Word-for-word transcription needed. Include every entry below but no pictures.

____________

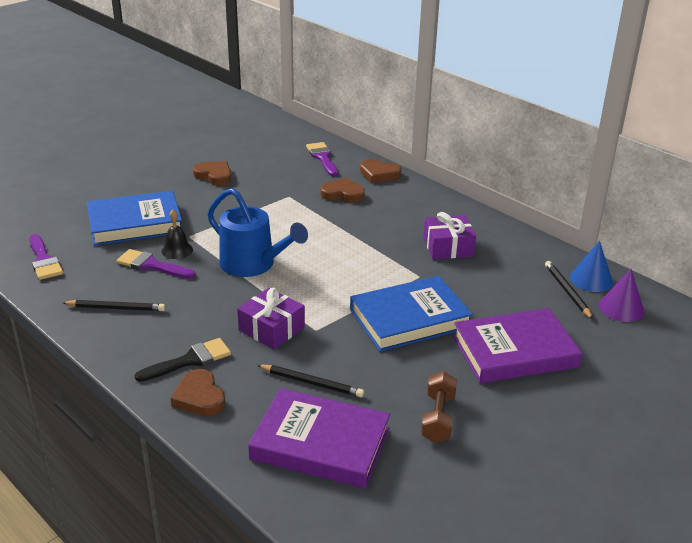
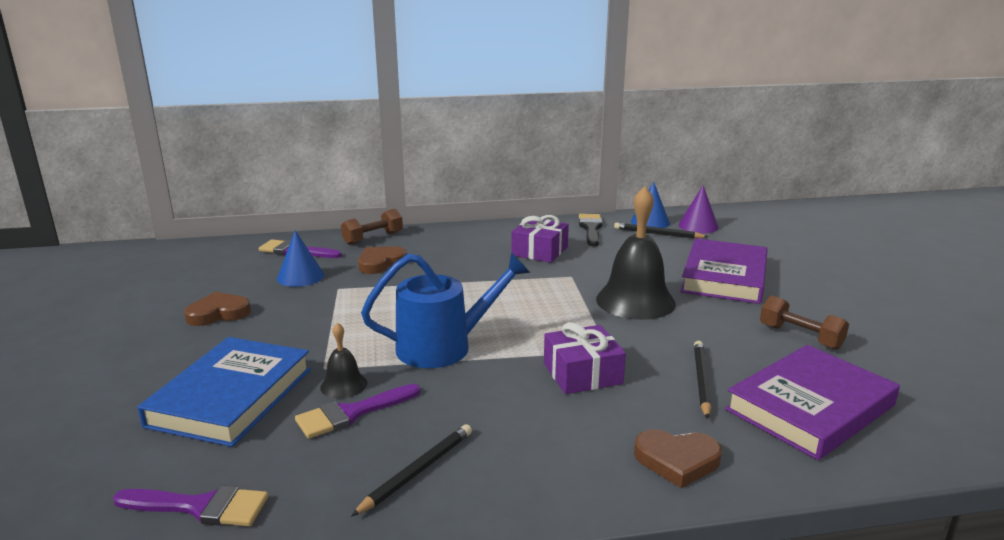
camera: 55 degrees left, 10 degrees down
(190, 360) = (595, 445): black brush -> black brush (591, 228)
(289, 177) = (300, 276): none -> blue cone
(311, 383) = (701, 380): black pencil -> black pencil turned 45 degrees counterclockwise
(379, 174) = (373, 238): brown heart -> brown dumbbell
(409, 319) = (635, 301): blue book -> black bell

____________

_RESPONSE FOR THIS EXERCISE:_
camera: 55 degrees left, 10 degrees down
(190, 360) = (595, 445): black brush -> black brush (591, 228)
(289, 177) = (300, 276): none -> blue cone
(311, 383) = (701, 380): black pencil -> black pencil turned 45 degrees counterclockwise
(379, 174) = (373, 238): brown heart -> brown dumbbell
(409, 319) = (635, 301): blue book -> black bell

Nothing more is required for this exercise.